=== Begin Enclosure ===

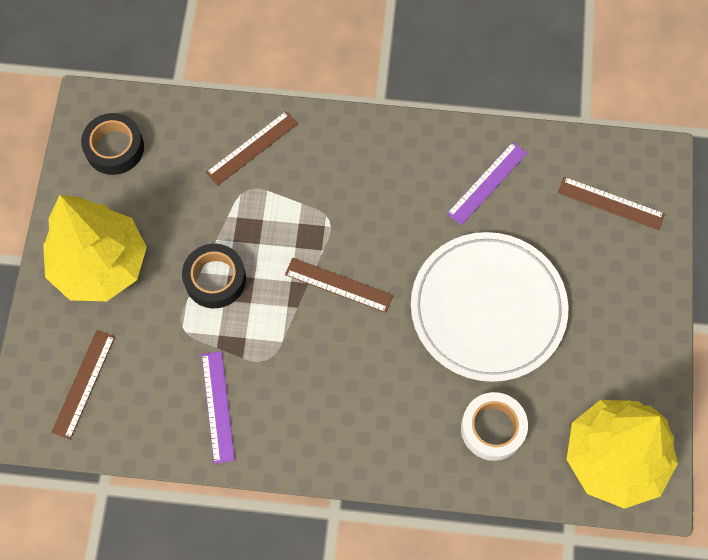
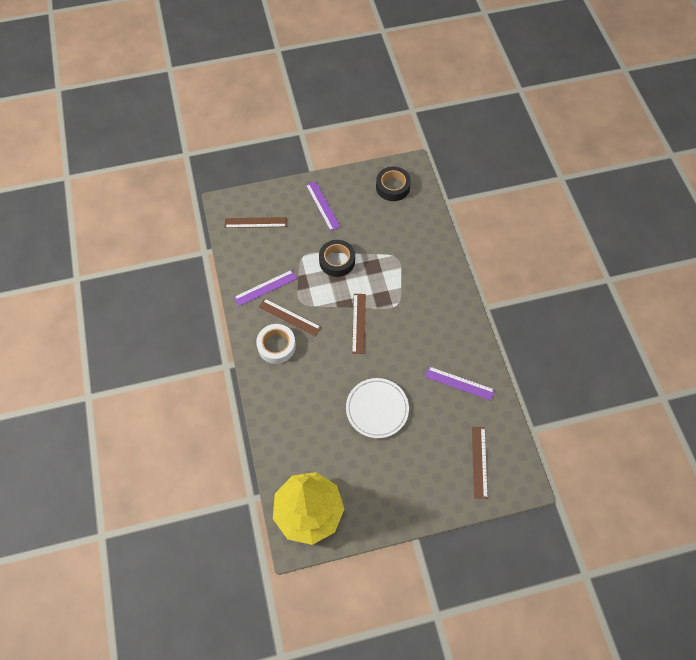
camera: 70 degrees right, 5 degrees down
yellow tree [43,195,147,301] -> purple ruler [306,181,341,231]
brown ruler [206,111,298,185] -> brown ruler moved to [258,298,321,336]
white plate [411,232,568,382] -> white plate [346,378,409,438], size x0.63
white tape [461,392,528,461] -> white tape moved to [256,324,296,364]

=== End Enclosure ===

Exercise instructions
From the line holding "brown ruler [206,111,298,185]" to the last line of the material above, reproduce every line exactly, and only those.

Finished exercise
brown ruler [206,111,298,185] -> brown ruler moved to [258,298,321,336]
white plate [411,232,568,382] -> white plate [346,378,409,438], size x0.63
white tape [461,392,528,461] -> white tape moved to [256,324,296,364]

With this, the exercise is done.